What is needed: Look in the material below for the line holding "D2: none -> diode (A GND, K SIG20)". Set it down exactly, with each later line up to and including the line holding "U5 pin GND: GND -> SIG20".
───── Record extracts
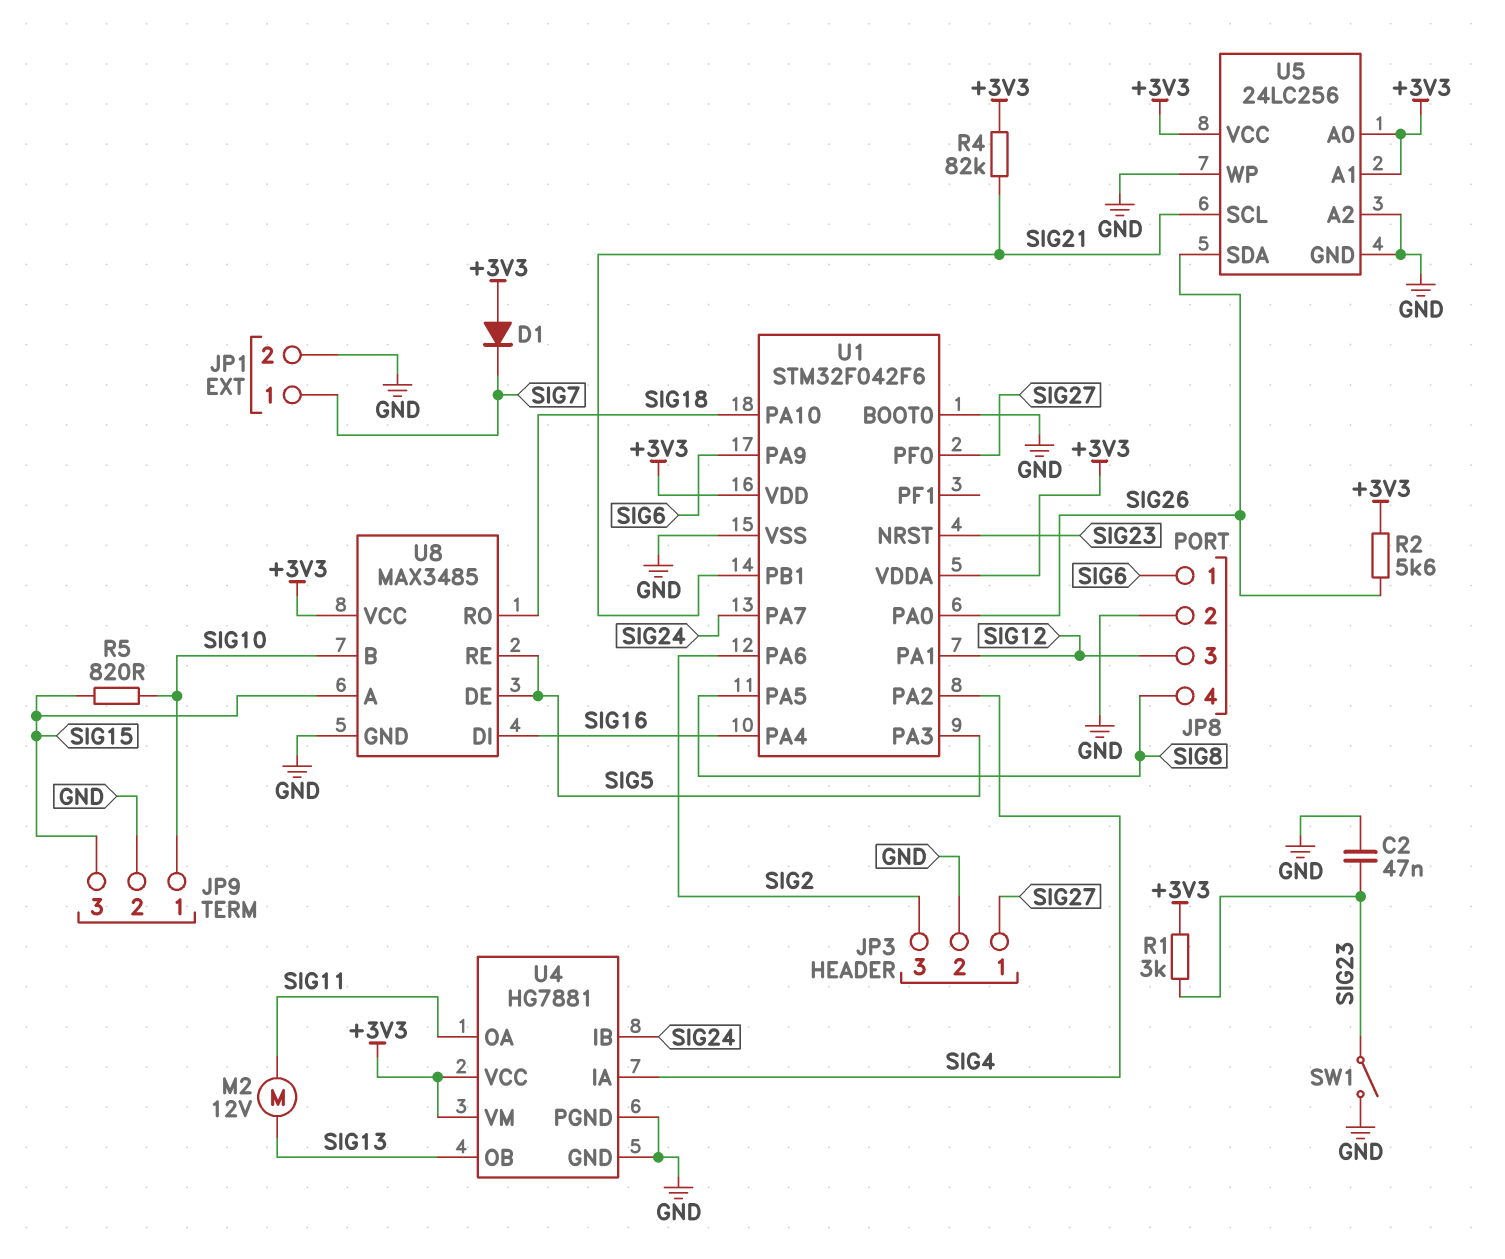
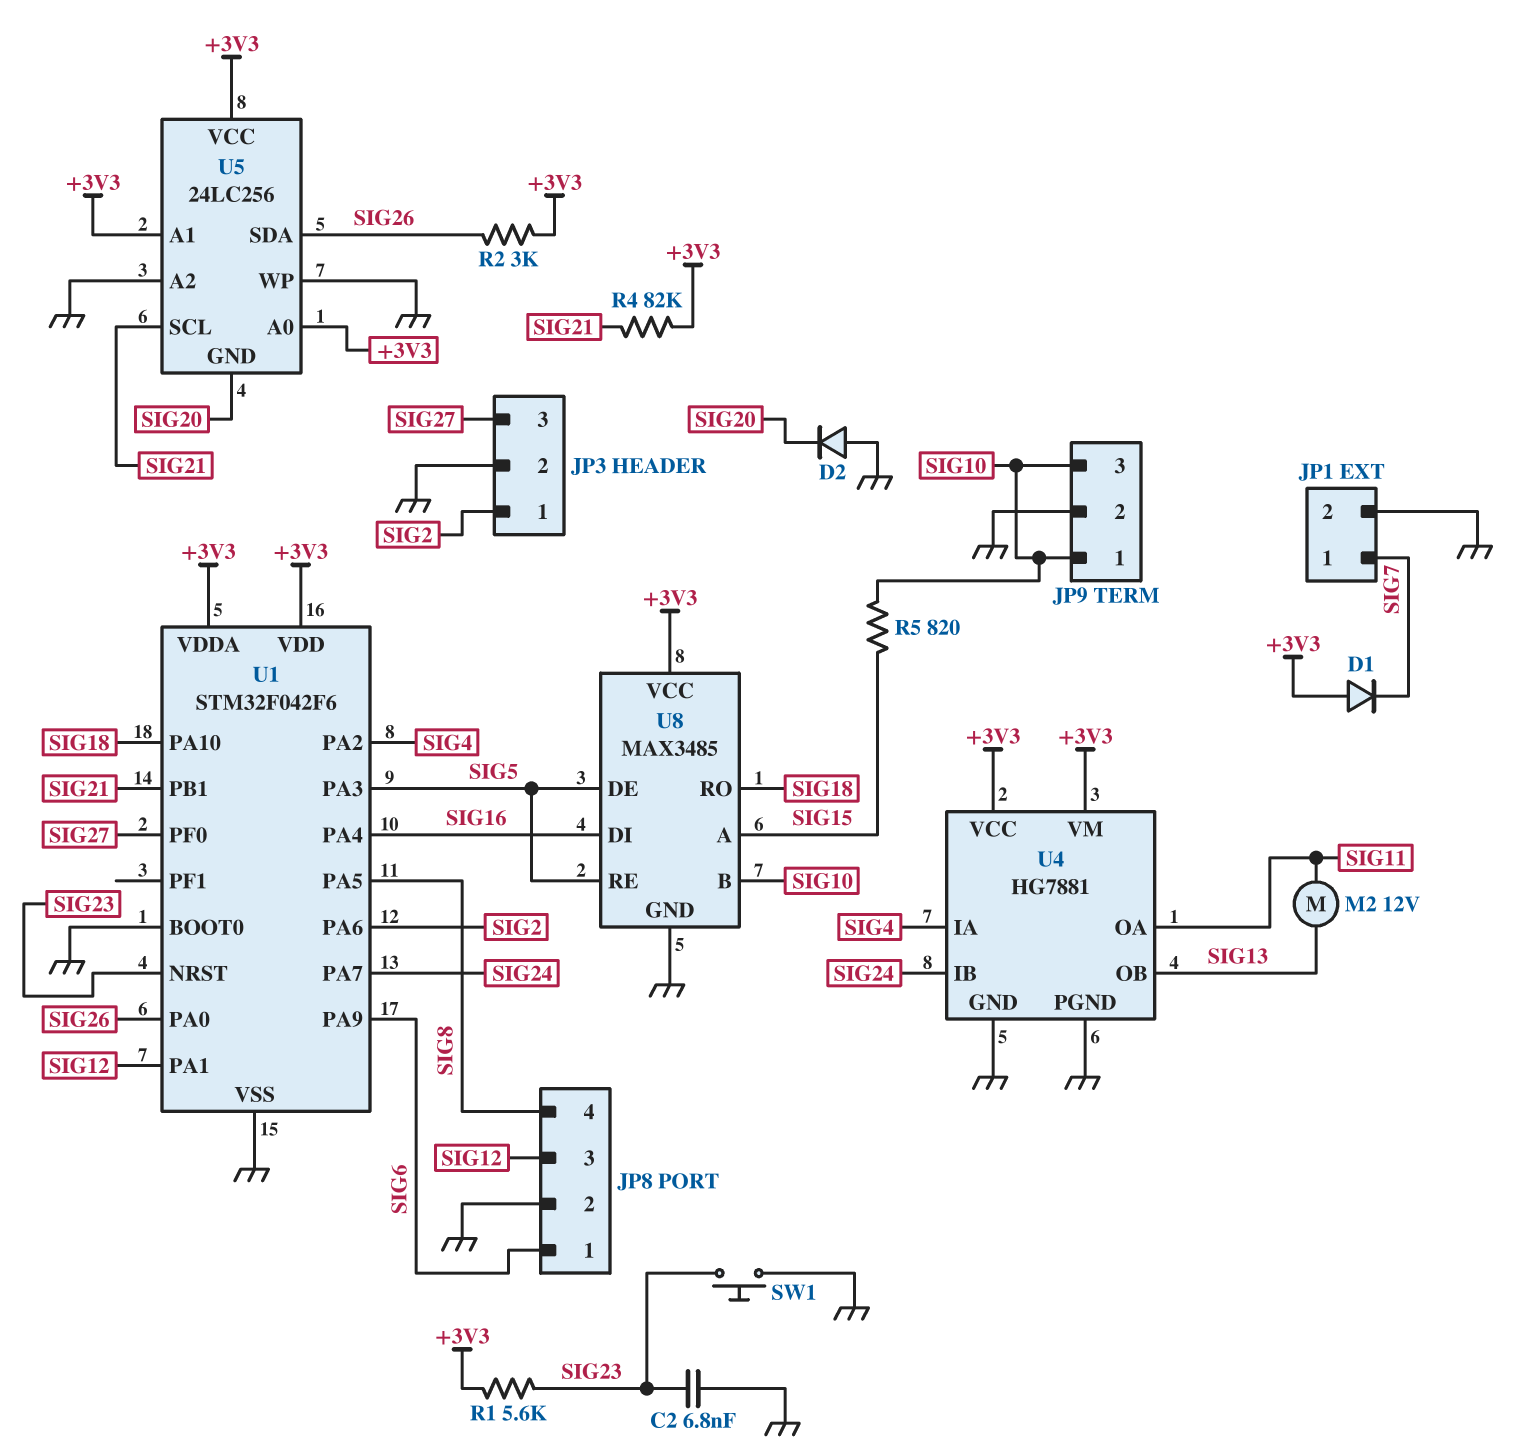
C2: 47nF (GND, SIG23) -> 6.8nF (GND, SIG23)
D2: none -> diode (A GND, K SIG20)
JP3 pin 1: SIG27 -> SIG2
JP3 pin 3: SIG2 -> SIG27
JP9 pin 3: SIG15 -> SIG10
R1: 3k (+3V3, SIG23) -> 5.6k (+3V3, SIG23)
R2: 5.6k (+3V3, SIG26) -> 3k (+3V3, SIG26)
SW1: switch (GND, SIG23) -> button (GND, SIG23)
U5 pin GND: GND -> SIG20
──────────
───── Record extracts
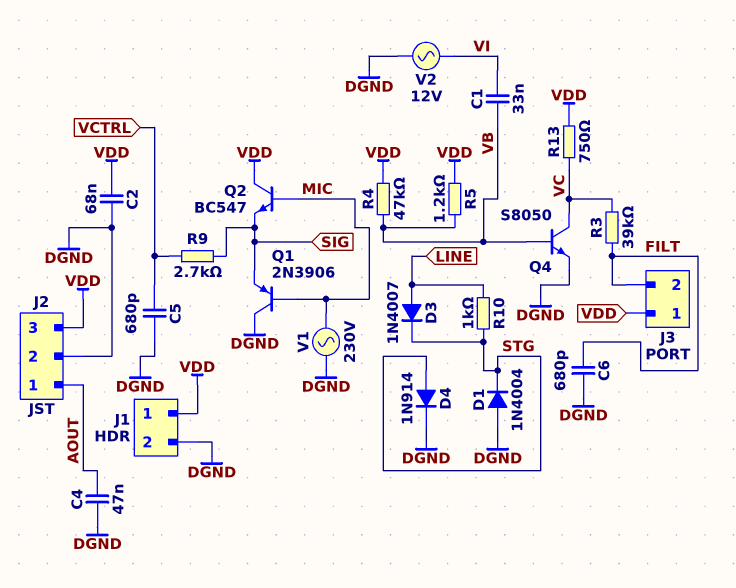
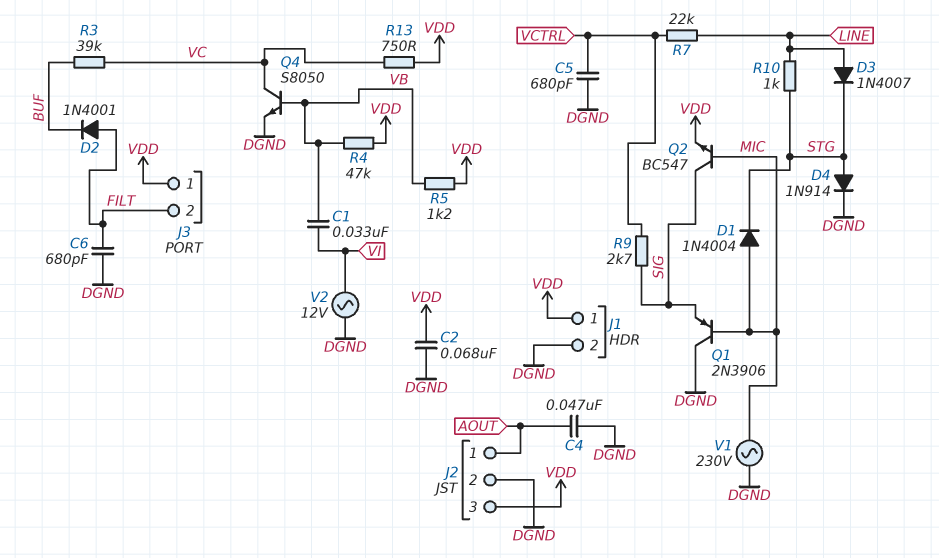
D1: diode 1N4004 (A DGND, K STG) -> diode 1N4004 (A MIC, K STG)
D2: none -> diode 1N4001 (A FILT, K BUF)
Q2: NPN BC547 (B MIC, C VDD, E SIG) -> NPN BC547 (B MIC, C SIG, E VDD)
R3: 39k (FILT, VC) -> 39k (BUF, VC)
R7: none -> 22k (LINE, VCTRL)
──────────
───── Record extracts
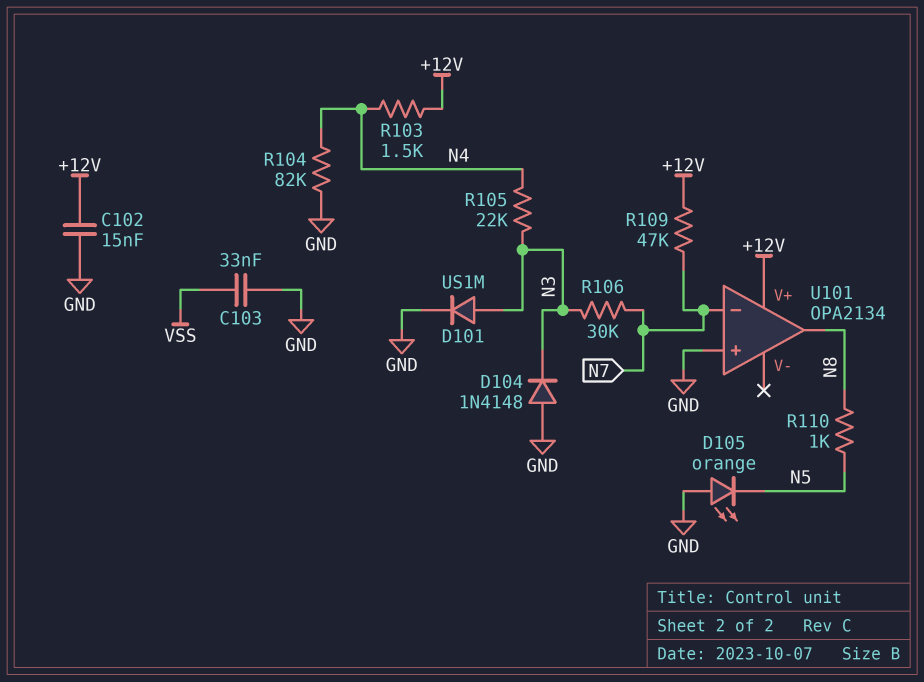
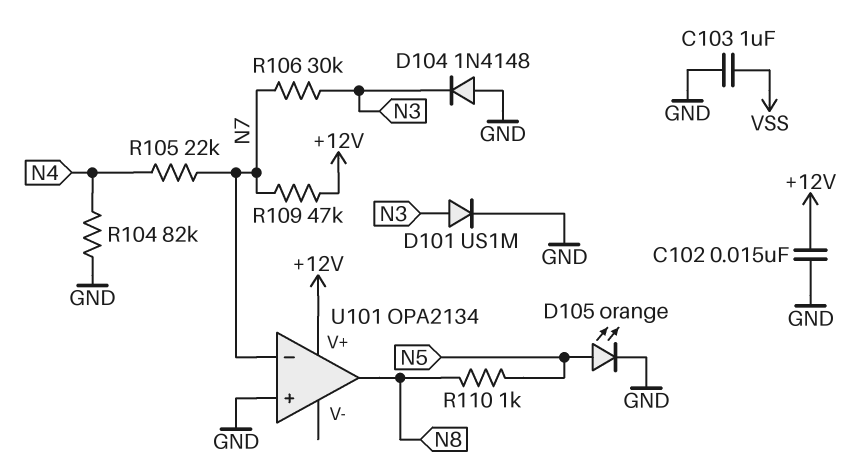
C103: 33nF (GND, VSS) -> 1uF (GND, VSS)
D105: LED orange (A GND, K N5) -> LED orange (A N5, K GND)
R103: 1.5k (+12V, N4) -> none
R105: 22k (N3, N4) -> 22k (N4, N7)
──────────
Answer area:
D2: none -> diode (A GND, K SIG20)
JP3 pin 1: SIG27 -> SIG2
JP3 pin 3: SIG2 -> SIG27
JP9 pin 3: SIG15 -> SIG10
R1: 3k (+3V3, SIG23) -> 5.6k (+3V3, SIG23)
R2: 5.6k (+3V3, SIG26) -> 3k (+3V3, SIG26)
SW1: switch (GND, SIG23) -> button (GND, SIG23)
U5 pin GND: GND -> SIG20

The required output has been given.